RECORDS FOR THIS EXERCISE —
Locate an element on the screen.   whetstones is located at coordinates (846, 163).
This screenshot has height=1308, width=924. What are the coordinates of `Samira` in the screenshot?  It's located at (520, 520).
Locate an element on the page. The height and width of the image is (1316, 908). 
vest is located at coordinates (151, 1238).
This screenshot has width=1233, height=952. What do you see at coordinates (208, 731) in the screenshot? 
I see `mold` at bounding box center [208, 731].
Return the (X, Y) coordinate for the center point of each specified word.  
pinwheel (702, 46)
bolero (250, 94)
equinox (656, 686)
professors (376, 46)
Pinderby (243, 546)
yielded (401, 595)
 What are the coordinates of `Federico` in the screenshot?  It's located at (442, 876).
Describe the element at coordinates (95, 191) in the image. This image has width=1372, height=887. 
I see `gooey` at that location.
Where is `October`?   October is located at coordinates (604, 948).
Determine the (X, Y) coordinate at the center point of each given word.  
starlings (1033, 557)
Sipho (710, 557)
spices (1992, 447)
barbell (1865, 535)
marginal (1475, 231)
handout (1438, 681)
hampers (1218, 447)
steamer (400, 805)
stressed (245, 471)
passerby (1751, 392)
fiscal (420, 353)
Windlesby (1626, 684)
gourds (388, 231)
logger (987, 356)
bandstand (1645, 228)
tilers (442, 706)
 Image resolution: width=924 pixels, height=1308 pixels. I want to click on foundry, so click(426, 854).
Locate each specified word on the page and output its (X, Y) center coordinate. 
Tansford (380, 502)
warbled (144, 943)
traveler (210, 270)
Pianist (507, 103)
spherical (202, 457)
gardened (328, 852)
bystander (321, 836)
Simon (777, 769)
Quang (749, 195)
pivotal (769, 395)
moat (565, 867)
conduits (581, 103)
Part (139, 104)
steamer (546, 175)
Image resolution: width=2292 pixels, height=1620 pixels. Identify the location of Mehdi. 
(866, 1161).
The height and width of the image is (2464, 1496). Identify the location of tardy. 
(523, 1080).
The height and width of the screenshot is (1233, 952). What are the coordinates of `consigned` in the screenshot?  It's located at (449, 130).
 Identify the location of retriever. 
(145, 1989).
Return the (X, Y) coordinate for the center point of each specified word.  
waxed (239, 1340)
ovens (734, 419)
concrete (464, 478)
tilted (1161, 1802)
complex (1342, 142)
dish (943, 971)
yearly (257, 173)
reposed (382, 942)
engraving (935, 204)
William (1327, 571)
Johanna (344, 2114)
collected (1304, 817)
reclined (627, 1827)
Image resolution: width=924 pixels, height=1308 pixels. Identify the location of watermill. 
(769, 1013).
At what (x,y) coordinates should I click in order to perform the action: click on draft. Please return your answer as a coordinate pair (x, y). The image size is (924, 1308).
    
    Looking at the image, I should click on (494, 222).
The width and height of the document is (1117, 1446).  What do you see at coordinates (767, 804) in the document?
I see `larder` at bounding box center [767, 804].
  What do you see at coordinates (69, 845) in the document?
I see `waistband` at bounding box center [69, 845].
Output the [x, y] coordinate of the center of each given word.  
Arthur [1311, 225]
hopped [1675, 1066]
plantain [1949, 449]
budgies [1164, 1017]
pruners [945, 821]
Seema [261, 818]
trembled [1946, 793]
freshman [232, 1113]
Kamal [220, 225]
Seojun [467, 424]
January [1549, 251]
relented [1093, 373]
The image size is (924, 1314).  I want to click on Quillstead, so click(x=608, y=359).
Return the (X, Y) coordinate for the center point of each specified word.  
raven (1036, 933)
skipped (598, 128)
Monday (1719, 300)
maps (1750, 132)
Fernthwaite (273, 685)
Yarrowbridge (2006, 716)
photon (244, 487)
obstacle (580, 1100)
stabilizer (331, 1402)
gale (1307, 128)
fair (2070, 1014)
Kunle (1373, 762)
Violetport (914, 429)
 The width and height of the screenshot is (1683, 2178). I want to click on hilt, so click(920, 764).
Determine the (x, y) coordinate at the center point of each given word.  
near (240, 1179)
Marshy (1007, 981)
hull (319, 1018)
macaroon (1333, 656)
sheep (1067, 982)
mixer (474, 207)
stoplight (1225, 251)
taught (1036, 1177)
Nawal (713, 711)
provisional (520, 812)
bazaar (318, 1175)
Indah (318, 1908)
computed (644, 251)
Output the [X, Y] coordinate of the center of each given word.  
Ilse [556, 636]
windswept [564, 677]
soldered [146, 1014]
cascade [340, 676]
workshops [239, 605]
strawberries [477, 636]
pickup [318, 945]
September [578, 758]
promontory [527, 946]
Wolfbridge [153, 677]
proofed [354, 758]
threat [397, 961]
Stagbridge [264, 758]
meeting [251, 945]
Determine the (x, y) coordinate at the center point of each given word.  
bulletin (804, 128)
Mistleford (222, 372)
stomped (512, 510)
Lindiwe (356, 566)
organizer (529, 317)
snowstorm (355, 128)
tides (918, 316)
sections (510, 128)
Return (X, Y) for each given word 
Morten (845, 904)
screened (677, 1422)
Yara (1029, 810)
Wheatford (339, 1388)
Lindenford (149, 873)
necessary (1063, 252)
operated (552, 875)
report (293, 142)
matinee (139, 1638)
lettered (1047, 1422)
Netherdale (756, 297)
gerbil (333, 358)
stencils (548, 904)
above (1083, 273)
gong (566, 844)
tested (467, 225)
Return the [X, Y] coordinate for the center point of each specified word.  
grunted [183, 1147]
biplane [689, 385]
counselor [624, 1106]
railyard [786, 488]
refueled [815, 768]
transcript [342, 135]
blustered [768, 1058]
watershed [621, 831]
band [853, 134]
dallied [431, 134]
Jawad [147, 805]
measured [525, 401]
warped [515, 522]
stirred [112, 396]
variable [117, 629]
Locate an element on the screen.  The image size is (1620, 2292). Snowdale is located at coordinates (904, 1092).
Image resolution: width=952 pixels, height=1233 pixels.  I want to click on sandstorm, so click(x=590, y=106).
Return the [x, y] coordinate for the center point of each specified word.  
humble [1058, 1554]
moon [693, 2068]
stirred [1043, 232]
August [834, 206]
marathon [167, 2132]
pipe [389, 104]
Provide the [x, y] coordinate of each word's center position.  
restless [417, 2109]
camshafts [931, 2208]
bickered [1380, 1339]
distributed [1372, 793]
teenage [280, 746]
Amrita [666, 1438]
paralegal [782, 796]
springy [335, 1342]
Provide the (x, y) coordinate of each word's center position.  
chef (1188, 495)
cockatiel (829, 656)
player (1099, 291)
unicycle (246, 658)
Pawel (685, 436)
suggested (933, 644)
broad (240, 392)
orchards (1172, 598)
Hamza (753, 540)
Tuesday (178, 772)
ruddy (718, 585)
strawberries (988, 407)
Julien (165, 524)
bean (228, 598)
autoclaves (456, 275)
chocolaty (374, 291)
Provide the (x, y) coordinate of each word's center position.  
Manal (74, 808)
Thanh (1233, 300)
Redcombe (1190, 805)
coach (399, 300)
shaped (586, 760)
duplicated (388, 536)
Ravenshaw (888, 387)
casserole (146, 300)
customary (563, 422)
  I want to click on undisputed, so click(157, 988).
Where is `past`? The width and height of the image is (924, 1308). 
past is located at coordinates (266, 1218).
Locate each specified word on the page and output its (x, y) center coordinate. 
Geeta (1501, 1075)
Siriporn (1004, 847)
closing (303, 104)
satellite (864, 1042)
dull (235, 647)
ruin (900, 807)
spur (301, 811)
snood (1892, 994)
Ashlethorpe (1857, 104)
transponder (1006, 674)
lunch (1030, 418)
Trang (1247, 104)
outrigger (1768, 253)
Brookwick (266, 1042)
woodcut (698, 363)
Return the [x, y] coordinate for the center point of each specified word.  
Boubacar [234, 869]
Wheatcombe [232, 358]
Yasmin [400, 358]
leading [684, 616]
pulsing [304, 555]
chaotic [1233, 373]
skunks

WRITTEN PROBLEM —
Copy all of the rows above word for word, leaving out nothing and changing nothing.

FINISHED EXERCISE —
Locate an element on the screen.   whetstones is located at coordinates (846, 163).
This screenshot has height=1308, width=924. What are the coordinates of `Samira` in the screenshot?  It's located at (520, 520).
Locate an element on the page. The height and width of the image is (1316, 908). 
vest is located at coordinates (151, 1238).
This screenshot has width=1233, height=952. What do you see at coordinates (208, 731) in the screenshot? 
I see `mold` at bounding box center [208, 731].
Return the (X, Y) coordinate for the center point of each specified word.  
pinwheel (702, 46)
bolero (250, 94)
equinox (656, 686)
professors (376, 46)
Pinderby (243, 546)
yielded (401, 595)
 What are the coordinates of `Federico` in the screenshot?  It's located at (442, 876).
Describe the element at coordinates (95, 191) in the image. This image has width=1372, height=887. 
I see `gooey` at that location.
Where is `October`?   October is located at coordinates (604, 948).
Determine the (X, Y) coordinate at the center point of each given word.  
starlings (1033, 557)
Sipho (710, 557)
spices (1992, 447)
barbell (1865, 535)
marginal (1475, 231)
handout (1438, 681)
hampers (1218, 447)
steamer (400, 805)
stressed (245, 471)
passerby (1751, 392)
fiscal (420, 353)
Windlesby (1626, 684)
gourds (388, 231)
logger (987, 356)
bandstand (1645, 228)
tilers (442, 706)
 Image resolution: width=924 pixels, height=1308 pixels. I want to click on foundry, so click(426, 854).
Locate each specified word on the page and output its (X, Y) center coordinate. 
Tansford (380, 502)
warbled (144, 943)
traveler (210, 270)
Pianist (507, 103)
spherical (202, 457)
gardened (328, 852)
bystander (321, 836)
Simon (777, 769)
Quang (749, 195)
pivotal (769, 395)
moat (565, 867)
conduits (581, 103)
Part (139, 104)
steamer (546, 175)
Image resolution: width=2292 pixels, height=1620 pixels. Identify the location of Mehdi. 
(866, 1161).
The height and width of the image is (2464, 1496). Identify the location of tardy. 
(523, 1080).
The height and width of the screenshot is (1233, 952). What are the coordinates of `consigned` in the screenshot?  It's located at (449, 130).
 Identify the location of retriever. 
(145, 1989).
Return the (X, Y) coordinate for the center point of each specified word.  
waxed (239, 1340)
ovens (734, 419)
concrete (464, 478)
tilted (1161, 1802)
complex (1342, 142)
dish (943, 971)
yearly (257, 173)
reposed (382, 942)
engraving (935, 204)
William (1327, 571)
Johanna (344, 2114)
collected (1304, 817)
reclined (627, 1827)
Image resolution: width=924 pixels, height=1308 pixels. Identify the location of watermill. 
(769, 1013).
At what (x,y) coordinates should I click in order to perform the action: click on draft. Please return your answer as a coordinate pair (x, y). The image size is (924, 1308).
    
    Looking at the image, I should click on (494, 222).
The width and height of the document is (1117, 1446).  What do you see at coordinates (767, 804) in the document?
I see `larder` at bounding box center [767, 804].
  What do you see at coordinates (69, 845) in the document?
I see `waistband` at bounding box center [69, 845].
Output the [x, y] coordinate of the center of each given word.  
Arthur [1311, 225]
hopped [1675, 1066]
plantain [1949, 449]
budgies [1164, 1017]
pruners [945, 821]
Seema [261, 818]
trembled [1946, 793]
freshman [232, 1113]
Kamal [220, 225]
Seojun [467, 424]
January [1549, 251]
relented [1093, 373]
The image size is (924, 1314).  I want to click on Quillstead, so click(x=608, y=359).
Return the (X, Y) coordinate for the center point of each specified word.  
raven (1036, 933)
skipped (598, 128)
Monday (1719, 300)
maps (1750, 132)
Fernthwaite (273, 685)
Yarrowbridge (2006, 716)
photon (244, 487)
obstacle (580, 1100)
stabilizer (331, 1402)
gale (1307, 128)
fair (2070, 1014)
Kunle (1373, 762)
Violetport (914, 429)
 The width and height of the screenshot is (1683, 2178). I want to click on hilt, so click(920, 764).
Determine the (x, y) coordinate at the center point of each given word.  
near (240, 1179)
Marshy (1007, 981)
hull (319, 1018)
macaroon (1333, 656)
sheep (1067, 982)
mixer (474, 207)
stoplight (1225, 251)
taught (1036, 1177)
Nawal (713, 711)
provisional (520, 812)
bazaar (318, 1175)
Indah (318, 1908)
computed (644, 251)
Output the [X, Y] coordinate of the center of each given word.  
Ilse [556, 636]
windswept [564, 677]
soldered [146, 1014]
cascade [340, 676]
workshops [239, 605]
strawberries [477, 636]
pickup [318, 945]
September [578, 758]
promontory [527, 946]
Wolfbridge [153, 677]
proofed [354, 758]
threat [397, 961]
Stagbridge [264, 758]
meeting [251, 945]
Determine the (x, y) coordinate at the center point of each given word.  
bulletin (804, 128)
Mistleford (222, 372)
stomped (512, 510)
Lindiwe (356, 566)
organizer (529, 317)
snowstorm (355, 128)
tides (918, 316)
sections (510, 128)
Return (X, Y) for each given word 
Morten (845, 904)
screened (677, 1422)
Yara (1029, 810)
Wheatford (339, 1388)
Lindenford (149, 873)
necessary (1063, 252)
operated (552, 875)
report (293, 142)
matinee (139, 1638)
lettered (1047, 1422)
Netherdale (756, 297)
gerbil (333, 358)
stencils (548, 904)
above (1083, 273)
gong (566, 844)
tested (467, 225)
Return the [X, Y] coordinate for the center point of each specified word.  
grunted [183, 1147]
biplane [689, 385]
counselor [624, 1106]
railyard [786, 488]
refueled [815, 768]
transcript [342, 135]
blustered [768, 1058]
watershed [621, 831]
band [853, 134]
dallied [431, 134]
Jawad [147, 805]
measured [525, 401]
warped [515, 522]
stirred [112, 396]
variable [117, 629]
Locate an element on the screen.  The image size is (1620, 2292). Snowdale is located at coordinates (904, 1092).
Image resolution: width=952 pixels, height=1233 pixels.  I want to click on sandstorm, so click(x=590, y=106).
Return the [x, y] coordinate for the center point of each specified word.  
humble [1058, 1554]
moon [693, 2068]
stirred [1043, 232]
August [834, 206]
marathon [167, 2132]
pipe [389, 104]
Provide the [x, y] coordinate of each word's center position.  
restless [417, 2109]
camshafts [931, 2208]
bickered [1380, 1339]
distributed [1372, 793]
teenage [280, 746]
Amrita [666, 1438]
paralegal [782, 796]
springy [335, 1342]
Provide the (x, y) coordinate of each word's center position.  
chef (1188, 495)
cockatiel (829, 656)
player (1099, 291)
unicycle (246, 658)
Pawel (685, 436)
suggested (933, 644)
broad (240, 392)
orchards (1172, 598)
Hamza (753, 540)
Tuesday (178, 772)
ruddy (718, 585)
strawberries (988, 407)
Julien (165, 524)
bean (228, 598)
autoclaves (456, 275)
chocolaty (374, 291)
Provide the (x, y) coordinate of each word's center position.  
Manal (74, 808)
Thanh (1233, 300)
Redcombe (1190, 805)
coach (399, 300)
shaped (586, 760)
duplicated (388, 536)
Ravenshaw (888, 387)
casserole (146, 300)
customary (563, 422)
  I want to click on undisputed, so click(157, 988).
Where is `past`? The width and height of the image is (924, 1308). 
past is located at coordinates (266, 1218).
Locate each specified word on the page and output its (x, y) center coordinate. 
Geeta (1501, 1075)
Siriporn (1004, 847)
closing (303, 104)
satellite (864, 1042)
dull (235, 647)
ruin (900, 807)
spur (301, 811)
snood (1892, 994)
Ashlethorpe (1857, 104)
transponder (1006, 674)
lunch (1030, 418)
Trang (1247, 104)
outrigger (1768, 253)
Brookwick (266, 1042)
woodcut (698, 363)
Return the [x, y] coordinate for the center point of each specified word.  
Boubacar [234, 869]
Wheatcombe [232, 358]
Yasmin [400, 358]
leading [684, 616]
pulsing [304, 555]
chaotic [1233, 373]
skunks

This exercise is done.